Saved data entries ::
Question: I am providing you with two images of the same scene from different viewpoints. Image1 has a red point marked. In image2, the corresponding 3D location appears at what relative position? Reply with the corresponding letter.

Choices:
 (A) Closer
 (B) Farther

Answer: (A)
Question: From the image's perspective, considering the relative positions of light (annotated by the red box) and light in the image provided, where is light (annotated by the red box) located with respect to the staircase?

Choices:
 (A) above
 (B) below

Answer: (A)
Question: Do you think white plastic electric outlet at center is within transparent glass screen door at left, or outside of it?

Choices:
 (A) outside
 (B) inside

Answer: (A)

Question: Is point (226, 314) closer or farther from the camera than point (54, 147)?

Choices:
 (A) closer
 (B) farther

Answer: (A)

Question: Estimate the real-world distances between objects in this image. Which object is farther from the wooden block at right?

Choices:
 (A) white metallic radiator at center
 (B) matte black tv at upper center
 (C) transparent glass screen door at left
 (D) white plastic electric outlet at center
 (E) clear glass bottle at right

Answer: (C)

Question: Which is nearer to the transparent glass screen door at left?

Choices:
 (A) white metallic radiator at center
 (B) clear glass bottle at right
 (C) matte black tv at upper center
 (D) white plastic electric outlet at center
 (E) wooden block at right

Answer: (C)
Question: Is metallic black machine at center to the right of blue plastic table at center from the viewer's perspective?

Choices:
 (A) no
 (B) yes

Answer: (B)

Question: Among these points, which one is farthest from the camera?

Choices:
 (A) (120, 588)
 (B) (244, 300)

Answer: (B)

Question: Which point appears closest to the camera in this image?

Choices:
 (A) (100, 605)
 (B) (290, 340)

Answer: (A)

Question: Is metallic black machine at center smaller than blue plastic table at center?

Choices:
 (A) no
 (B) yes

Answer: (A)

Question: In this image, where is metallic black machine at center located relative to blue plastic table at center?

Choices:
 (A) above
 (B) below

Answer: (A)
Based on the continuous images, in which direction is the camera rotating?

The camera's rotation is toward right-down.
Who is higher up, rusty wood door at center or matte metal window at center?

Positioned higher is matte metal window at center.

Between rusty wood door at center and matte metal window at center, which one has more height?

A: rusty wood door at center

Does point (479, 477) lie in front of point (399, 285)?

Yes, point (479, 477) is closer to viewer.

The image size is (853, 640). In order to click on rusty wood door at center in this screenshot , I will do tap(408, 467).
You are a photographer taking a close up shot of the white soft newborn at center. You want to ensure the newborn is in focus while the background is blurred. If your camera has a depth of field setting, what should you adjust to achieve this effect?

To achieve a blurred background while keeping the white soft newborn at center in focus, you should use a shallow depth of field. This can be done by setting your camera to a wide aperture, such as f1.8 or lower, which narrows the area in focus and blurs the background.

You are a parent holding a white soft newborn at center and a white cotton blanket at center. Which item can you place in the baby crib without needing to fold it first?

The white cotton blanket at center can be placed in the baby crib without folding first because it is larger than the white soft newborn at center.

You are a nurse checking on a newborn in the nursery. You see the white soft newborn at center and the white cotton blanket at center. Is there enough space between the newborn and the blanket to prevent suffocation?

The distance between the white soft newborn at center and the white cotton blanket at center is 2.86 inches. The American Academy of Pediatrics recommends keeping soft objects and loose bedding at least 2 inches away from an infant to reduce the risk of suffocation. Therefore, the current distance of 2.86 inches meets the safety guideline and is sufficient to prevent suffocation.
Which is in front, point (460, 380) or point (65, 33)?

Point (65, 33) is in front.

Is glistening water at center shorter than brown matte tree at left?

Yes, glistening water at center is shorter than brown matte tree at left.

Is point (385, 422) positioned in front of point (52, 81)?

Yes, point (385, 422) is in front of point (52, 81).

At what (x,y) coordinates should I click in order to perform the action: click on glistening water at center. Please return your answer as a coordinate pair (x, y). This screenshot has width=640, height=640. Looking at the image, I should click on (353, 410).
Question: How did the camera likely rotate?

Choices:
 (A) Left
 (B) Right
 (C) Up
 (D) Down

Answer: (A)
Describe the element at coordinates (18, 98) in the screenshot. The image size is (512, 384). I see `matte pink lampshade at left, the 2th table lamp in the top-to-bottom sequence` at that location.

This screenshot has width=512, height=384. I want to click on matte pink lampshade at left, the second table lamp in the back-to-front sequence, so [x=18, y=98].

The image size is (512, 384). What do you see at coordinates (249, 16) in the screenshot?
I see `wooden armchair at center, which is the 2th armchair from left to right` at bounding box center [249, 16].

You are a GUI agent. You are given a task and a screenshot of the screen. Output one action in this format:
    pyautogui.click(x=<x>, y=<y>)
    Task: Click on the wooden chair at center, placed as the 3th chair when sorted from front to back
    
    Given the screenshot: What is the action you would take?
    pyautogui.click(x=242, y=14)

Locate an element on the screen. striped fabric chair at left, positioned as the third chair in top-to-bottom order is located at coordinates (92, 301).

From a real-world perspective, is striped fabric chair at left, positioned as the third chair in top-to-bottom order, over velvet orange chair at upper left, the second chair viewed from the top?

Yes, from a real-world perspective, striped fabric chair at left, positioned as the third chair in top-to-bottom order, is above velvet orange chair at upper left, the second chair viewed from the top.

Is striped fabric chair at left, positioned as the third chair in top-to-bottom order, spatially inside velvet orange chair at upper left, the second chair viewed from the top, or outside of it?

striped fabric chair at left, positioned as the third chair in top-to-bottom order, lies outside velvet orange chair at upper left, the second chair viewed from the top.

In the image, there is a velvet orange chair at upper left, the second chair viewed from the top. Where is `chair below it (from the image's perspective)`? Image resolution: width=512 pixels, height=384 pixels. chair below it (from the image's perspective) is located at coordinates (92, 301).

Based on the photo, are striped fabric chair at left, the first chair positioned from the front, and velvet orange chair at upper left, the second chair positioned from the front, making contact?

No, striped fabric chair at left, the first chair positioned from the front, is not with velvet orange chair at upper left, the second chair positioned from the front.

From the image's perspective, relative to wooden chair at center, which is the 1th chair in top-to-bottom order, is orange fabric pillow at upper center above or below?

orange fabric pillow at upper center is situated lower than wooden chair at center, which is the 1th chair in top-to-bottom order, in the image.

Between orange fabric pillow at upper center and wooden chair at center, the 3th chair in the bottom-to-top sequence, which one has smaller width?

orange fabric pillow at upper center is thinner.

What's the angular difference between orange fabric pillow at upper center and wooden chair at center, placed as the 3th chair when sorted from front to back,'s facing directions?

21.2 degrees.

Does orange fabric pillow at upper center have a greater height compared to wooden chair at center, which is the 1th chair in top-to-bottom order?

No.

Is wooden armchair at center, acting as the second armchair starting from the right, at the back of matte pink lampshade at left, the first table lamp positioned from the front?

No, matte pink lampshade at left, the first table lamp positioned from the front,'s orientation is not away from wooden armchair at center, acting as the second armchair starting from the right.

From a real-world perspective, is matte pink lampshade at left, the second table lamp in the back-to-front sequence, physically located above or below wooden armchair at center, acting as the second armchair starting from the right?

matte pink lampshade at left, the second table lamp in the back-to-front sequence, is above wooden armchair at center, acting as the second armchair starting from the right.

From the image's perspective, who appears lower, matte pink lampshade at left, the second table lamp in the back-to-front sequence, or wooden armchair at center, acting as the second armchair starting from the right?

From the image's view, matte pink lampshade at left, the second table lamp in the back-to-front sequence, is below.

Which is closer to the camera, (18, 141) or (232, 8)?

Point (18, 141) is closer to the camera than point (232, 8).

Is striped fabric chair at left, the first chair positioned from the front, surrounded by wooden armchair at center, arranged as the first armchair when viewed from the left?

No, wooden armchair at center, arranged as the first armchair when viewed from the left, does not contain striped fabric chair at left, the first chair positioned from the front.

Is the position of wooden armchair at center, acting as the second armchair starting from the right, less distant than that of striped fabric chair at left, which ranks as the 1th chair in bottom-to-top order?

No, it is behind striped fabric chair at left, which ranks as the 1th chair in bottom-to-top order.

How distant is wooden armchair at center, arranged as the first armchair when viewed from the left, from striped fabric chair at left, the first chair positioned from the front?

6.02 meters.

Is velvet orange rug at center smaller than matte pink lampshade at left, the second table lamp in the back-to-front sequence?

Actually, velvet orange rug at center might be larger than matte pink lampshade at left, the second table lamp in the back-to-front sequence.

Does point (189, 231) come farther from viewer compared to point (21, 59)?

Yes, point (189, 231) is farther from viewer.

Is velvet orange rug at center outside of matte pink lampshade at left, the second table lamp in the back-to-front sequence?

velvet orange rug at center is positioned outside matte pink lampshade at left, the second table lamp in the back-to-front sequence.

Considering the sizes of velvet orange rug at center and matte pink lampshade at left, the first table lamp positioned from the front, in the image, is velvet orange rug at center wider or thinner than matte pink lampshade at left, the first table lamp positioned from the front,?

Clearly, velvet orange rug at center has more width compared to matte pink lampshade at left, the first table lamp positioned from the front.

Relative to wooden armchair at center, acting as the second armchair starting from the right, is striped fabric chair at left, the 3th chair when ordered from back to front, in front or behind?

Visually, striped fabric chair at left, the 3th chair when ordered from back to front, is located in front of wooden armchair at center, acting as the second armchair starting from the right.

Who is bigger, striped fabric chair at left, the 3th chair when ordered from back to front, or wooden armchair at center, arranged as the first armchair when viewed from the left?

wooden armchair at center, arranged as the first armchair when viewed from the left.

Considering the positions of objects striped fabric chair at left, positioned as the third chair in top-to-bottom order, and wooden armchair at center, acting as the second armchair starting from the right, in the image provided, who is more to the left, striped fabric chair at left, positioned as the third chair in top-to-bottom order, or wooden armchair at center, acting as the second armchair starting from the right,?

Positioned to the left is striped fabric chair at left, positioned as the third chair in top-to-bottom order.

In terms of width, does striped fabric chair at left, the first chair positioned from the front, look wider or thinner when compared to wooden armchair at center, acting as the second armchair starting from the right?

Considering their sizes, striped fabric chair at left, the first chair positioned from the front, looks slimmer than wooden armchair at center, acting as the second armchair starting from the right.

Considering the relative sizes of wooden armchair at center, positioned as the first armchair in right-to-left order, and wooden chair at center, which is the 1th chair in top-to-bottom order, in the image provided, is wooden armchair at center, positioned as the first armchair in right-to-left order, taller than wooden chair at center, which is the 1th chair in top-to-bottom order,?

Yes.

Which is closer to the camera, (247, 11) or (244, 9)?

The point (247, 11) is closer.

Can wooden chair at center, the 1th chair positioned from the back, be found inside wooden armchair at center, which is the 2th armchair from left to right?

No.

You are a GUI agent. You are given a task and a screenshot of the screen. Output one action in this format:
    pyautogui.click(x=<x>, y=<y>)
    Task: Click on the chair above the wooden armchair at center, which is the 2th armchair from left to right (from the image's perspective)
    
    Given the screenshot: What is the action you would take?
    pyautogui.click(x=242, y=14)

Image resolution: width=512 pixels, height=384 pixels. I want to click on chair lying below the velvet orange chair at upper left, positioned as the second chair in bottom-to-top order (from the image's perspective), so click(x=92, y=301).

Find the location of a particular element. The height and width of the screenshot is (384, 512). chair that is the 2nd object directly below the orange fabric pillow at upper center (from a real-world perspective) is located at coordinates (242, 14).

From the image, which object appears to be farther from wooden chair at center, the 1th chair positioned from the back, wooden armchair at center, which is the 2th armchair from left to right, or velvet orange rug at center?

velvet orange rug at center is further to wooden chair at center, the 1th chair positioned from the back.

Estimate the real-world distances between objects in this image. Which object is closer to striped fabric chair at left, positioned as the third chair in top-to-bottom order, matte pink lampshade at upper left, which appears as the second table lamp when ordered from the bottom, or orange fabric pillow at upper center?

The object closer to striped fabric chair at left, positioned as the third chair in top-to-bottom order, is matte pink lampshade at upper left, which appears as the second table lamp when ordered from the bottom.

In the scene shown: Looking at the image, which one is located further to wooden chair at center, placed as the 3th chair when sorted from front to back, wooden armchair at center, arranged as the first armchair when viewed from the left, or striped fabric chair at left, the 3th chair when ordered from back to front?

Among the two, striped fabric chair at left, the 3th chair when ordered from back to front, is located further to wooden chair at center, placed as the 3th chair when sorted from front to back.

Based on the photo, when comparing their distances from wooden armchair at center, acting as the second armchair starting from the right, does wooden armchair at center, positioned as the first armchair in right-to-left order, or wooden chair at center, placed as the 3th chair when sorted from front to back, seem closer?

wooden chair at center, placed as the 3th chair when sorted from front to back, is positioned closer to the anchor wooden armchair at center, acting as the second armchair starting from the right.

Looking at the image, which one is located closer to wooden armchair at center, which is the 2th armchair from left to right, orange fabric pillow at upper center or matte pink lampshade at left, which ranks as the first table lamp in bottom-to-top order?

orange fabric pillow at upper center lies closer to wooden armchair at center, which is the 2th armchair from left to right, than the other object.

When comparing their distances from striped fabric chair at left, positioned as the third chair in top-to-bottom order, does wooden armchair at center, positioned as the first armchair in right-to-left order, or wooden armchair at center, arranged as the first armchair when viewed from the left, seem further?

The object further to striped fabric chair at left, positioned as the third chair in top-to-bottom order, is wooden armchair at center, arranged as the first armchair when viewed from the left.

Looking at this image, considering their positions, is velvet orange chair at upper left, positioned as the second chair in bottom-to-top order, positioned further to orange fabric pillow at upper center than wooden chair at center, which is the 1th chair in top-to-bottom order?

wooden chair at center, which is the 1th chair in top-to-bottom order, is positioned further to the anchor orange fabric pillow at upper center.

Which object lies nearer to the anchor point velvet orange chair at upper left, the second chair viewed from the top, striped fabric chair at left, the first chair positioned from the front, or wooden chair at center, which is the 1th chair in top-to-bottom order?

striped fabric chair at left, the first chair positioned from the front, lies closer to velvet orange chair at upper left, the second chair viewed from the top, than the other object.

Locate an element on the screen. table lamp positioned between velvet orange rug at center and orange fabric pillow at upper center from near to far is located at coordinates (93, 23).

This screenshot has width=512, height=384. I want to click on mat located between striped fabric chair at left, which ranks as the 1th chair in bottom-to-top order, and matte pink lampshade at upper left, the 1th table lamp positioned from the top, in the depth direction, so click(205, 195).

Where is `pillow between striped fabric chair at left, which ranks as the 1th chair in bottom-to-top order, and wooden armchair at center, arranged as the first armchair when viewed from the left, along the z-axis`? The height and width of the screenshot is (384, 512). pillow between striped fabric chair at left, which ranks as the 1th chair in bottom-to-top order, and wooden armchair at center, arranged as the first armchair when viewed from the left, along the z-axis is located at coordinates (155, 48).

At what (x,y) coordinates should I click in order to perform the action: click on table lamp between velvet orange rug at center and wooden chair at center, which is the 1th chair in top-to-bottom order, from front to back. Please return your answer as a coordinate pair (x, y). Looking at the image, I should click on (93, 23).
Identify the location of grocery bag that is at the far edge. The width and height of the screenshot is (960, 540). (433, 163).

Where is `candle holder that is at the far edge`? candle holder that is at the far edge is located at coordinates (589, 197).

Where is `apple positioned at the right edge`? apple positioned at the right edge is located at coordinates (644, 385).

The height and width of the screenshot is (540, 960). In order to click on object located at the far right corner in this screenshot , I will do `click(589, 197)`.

GOAL ::
Which lines of the records above contain the string "lower"? Gather each of them, copying every line in full.

EXERCISE SOLUTION ::
To achieve a blurred background while keeping the white soft newborn at center in focus, you should use a shallow depth of field. This can be done by setting your camera to a wide aperture, such as f1.8 or lower, which narrows the area in focus and blurs the background.
orange fabric pillow at upper center is situated lower than wooden chair at center, which is the 1th chair in top-to-bottom order, in the image.
From the image's perspective, who appears lower, matte pink lampshade at left, the second table lamp in the back-to-front sequence, or wooden armchair at center, acting as the second armchair starting from the right?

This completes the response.